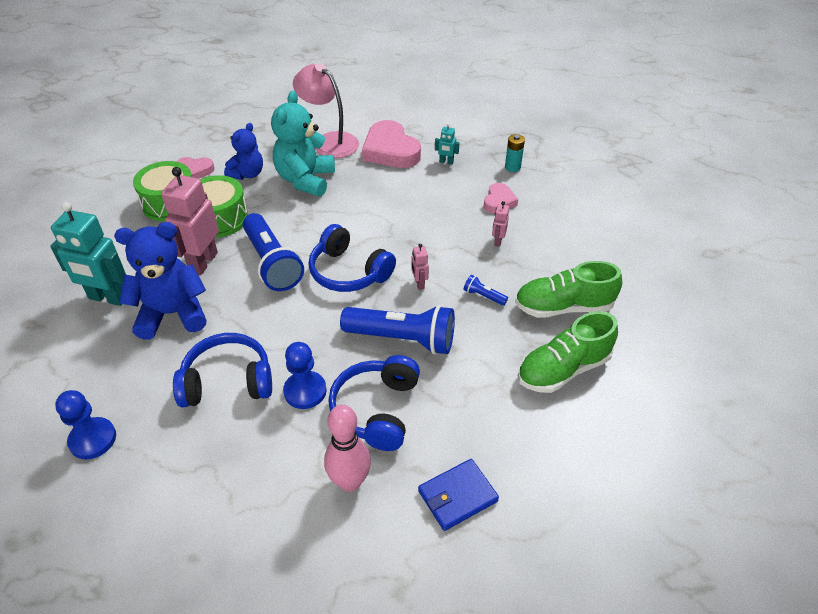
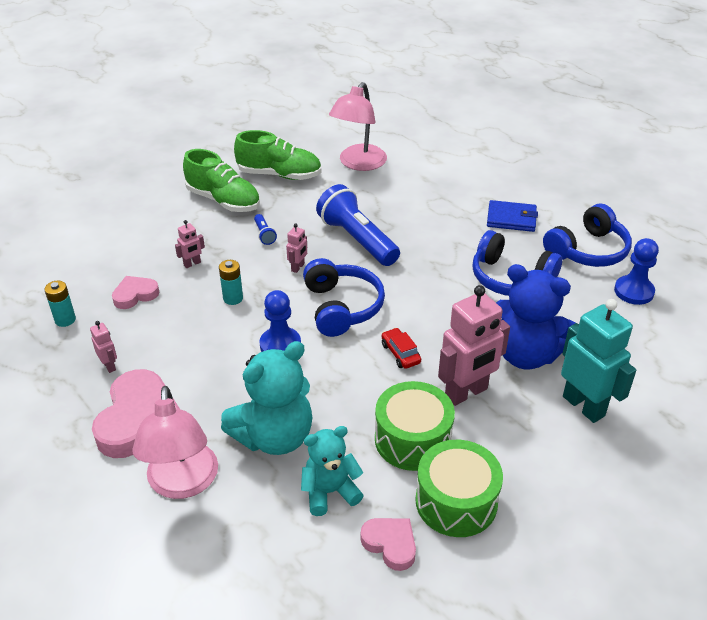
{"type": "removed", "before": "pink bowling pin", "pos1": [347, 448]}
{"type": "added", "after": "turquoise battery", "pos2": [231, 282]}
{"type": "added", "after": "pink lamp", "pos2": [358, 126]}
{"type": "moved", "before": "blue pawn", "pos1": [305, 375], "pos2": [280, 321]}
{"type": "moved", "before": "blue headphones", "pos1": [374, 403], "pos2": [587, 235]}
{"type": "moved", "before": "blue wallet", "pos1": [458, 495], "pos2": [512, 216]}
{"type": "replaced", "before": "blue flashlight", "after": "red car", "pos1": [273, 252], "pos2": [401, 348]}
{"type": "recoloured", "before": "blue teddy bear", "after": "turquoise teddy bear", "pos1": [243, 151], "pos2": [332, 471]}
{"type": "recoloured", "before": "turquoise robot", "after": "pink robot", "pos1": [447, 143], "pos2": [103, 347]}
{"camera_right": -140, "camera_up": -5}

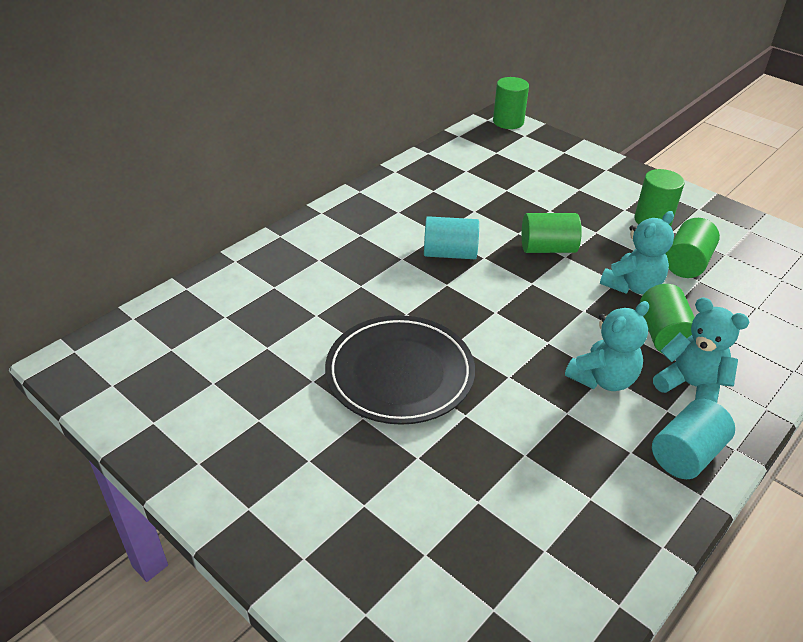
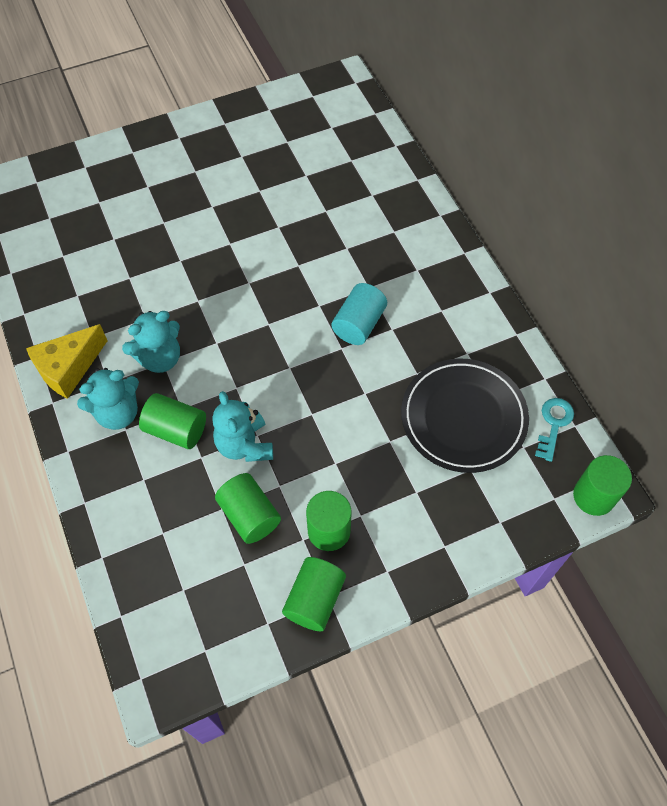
{"type": "added", "after": "turquoise key", "pos2": [554, 430]}
{"type": "moved", "before": "black plate", "pos1": [400, 370], "pos2": [465, 416]}
{"type": "moved", "before": "green cylinder", "pos1": [552, 233], "pos2": [314, 594]}
{"type": "replaced", "before": "turquoise cylinder", "after": "yellow cheese", "pos1": [693, 439], "pos2": [66, 361]}
{"type": "turned", "before": "turquoise teddy bear", "pos1": [607, 346], "pos2": [151, 342], "turn": -105}
{"camera_right": 115, "camera_up": 20}

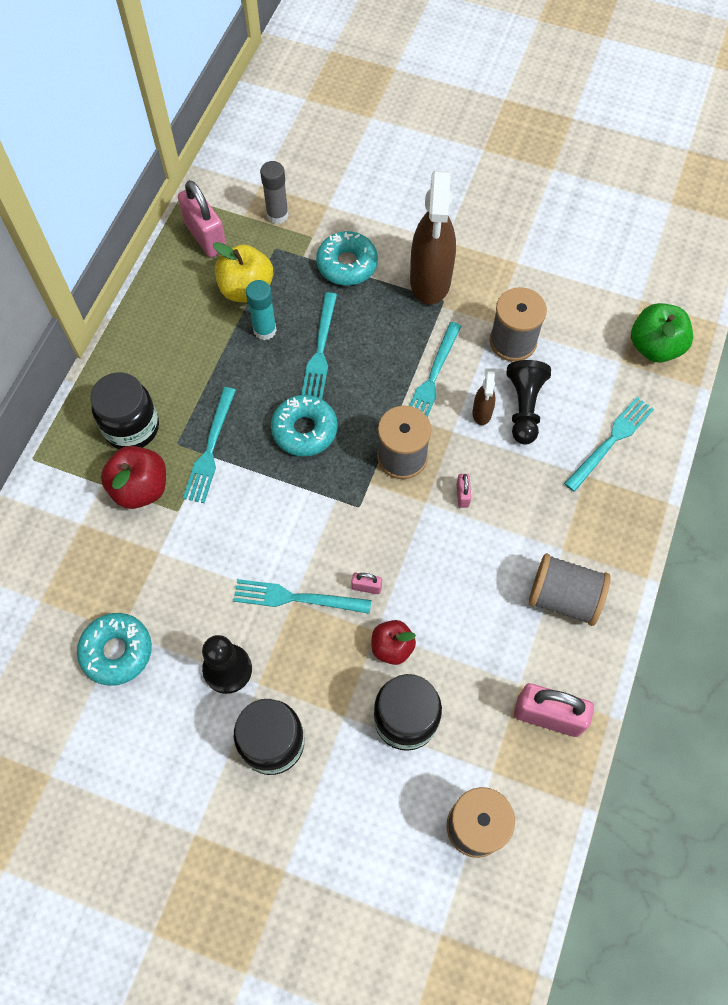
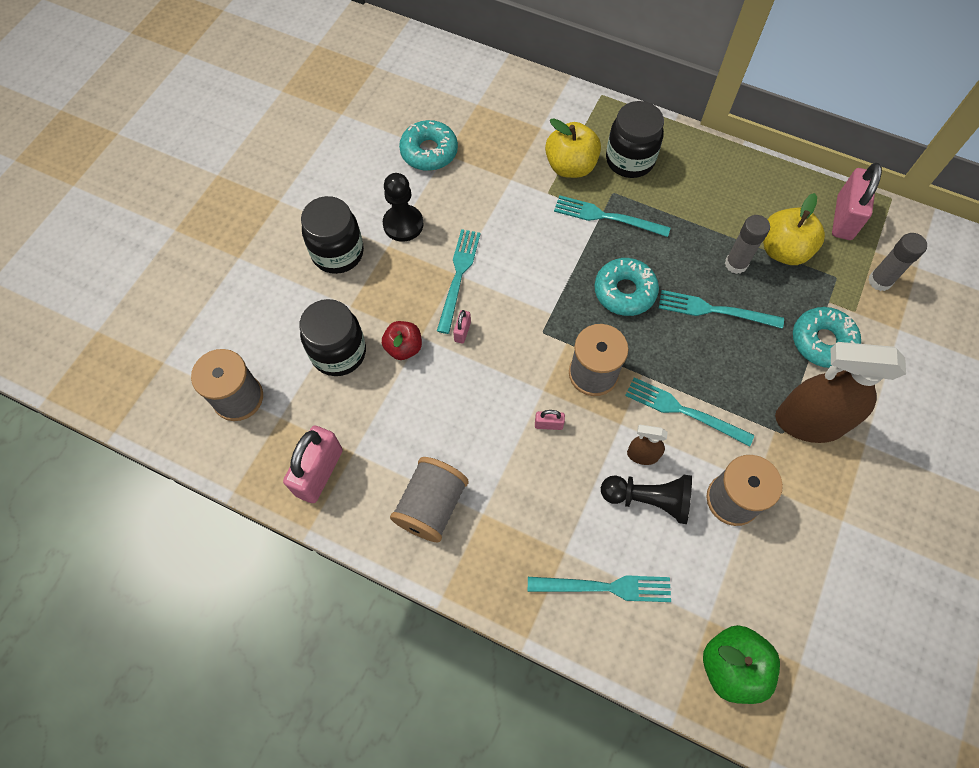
{"type": "recoloured", "before": "red apple", "after": "yellow apple", "pos1": [133, 477], "pos2": [573, 148]}
{"type": "recoloured", "before": "turquoise glue stick", "after": "grey glue stick", "pos1": [261, 310], "pos2": [747, 244]}
{"type": "turned", "before": "pink padlock", "pos1": [202, 219], "pos2": [857, 201], "turn": -45}
{"type": "turned", "before": "turquoise fork", "pos1": [609, 444], "pos2": [599, 588], "turn": -45}
{"camera_right": 95, "camera_up": 0}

- - - - - - -

### Exercise requirements
Reprint the whole listing verbatim except for the pictures.

### Output below
{"type": "removed", "before": "pink bowling pin", "pos1": [347, 448]}
{"type": "added", "after": "turquoise battery", "pos2": [231, 282]}
{"type": "added", "after": "pink lamp", "pos2": [358, 126]}
{"type": "moved", "before": "blue pawn", "pos1": [305, 375], "pos2": [280, 321]}
{"type": "moved", "before": "blue headphones", "pos1": [374, 403], "pos2": [587, 235]}
{"type": "moved", "before": "blue wallet", "pos1": [458, 495], "pos2": [512, 216]}
{"type": "replaced", "before": "blue flashlight", "after": "red car", "pos1": [273, 252], "pos2": [401, 348]}
{"type": "recoloured", "before": "blue teddy bear", "after": "turquoise teddy bear", "pos1": [243, 151], "pos2": [332, 471]}
{"type": "recoloured", "before": "turquoise robot", "after": "pink robot", "pos1": [447, 143], "pos2": [103, 347]}
{"camera_right": -140, "camera_up": -5}

{"type": "added", "after": "turquoise key", "pos2": [554, 430]}
{"type": "moved", "before": "black plate", "pos1": [400, 370], "pos2": [465, 416]}
{"type": "moved", "before": "green cylinder", "pos1": [552, 233], "pos2": [314, 594]}
{"type": "replaced", "before": "turquoise cylinder", "after": "yellow cheese", "pos1": [693, 439], "pos2": [66, 361]}
{"type": "turned", "before": "turquoise teddy bear", "pos1": [607, 346], "pos2": [151, 342], "turn": -105}
{"camera_right": 115, "camera_up": 20}

{"type": "recoloured", "before": "red apple", "after": "yellow apple", "pos1": [133, 477], "pos2": [573, 148]}
{"type": "recoloured", "before": "turquoise glue stick", "after": "grey glue stick", "pos1": [261, 310], "pos2": [747, 244]}
{"type": "turned", "before": "pink padlock", "pos1": [202, 219], "pos2": [857, 201], "turn": -45}
{"type": "turned", "before": "turquoise fork", "pos1": [609, 444], "pos2": [599, 588], "turn": -45}
{"camera_right": 95, "camera_up": 0}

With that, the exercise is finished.